§ **WHAT YOU NEED TO DO**
Within this material, state how many lines include the string "minus". Reply with the number only.

+++ RECORDS PROVIDED

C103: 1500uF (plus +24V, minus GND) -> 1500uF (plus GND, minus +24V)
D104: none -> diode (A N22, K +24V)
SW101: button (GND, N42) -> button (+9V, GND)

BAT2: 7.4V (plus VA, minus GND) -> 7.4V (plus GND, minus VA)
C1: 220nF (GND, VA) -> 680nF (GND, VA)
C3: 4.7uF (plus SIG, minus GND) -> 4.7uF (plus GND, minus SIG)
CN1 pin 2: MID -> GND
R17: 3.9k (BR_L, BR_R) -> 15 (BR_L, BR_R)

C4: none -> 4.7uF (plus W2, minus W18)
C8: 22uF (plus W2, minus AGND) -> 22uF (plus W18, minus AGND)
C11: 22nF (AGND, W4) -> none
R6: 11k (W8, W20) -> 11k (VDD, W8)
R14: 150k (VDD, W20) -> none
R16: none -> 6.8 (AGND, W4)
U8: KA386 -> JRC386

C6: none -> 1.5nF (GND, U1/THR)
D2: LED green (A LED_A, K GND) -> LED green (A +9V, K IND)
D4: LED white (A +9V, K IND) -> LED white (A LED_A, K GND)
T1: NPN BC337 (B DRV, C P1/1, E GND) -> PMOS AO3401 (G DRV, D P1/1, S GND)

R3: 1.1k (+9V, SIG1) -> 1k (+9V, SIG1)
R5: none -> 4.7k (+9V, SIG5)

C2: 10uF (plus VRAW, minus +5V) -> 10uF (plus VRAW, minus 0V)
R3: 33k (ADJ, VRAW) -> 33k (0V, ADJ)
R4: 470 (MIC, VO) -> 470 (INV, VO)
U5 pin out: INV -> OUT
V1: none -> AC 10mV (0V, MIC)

++++++

§ **ANSWER BELOW**
6